§ Problem details
Whenever a line in the data below includes the string "cyan", copy it out.

§ Recorded information
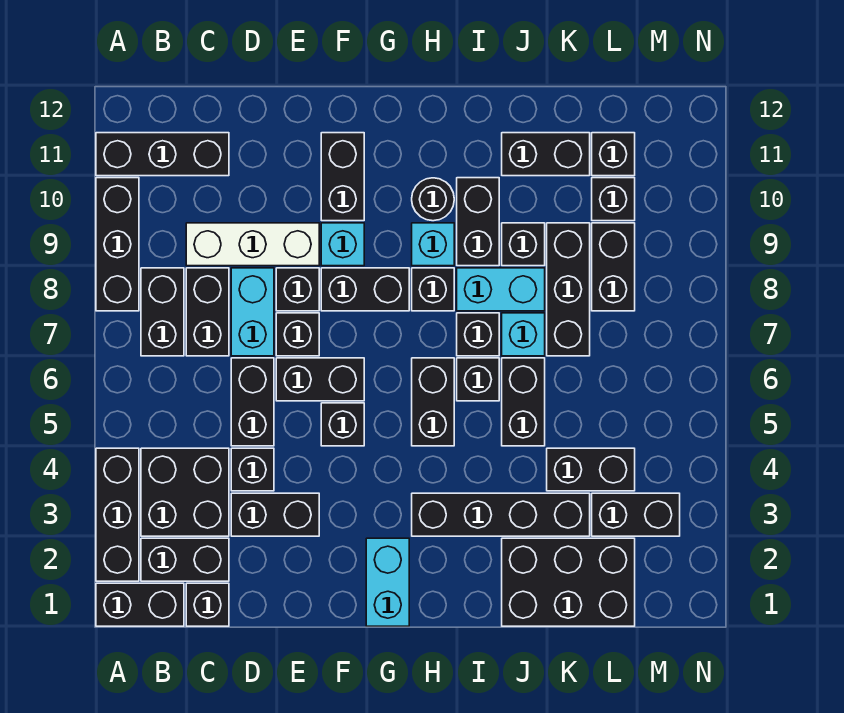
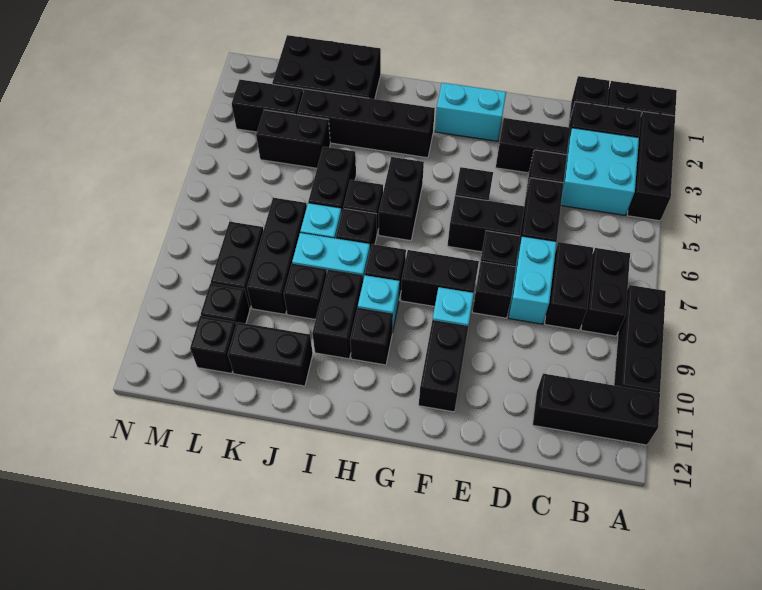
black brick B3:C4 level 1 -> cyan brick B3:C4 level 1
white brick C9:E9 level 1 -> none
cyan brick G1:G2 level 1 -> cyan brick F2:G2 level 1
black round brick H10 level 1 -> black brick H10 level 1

§ Task output
black brick B3:C4 level 1 -> cyan brick B3:C4 level 1
cyan brick G1:G2 level 1 -> cyan brick F2:G2 level 1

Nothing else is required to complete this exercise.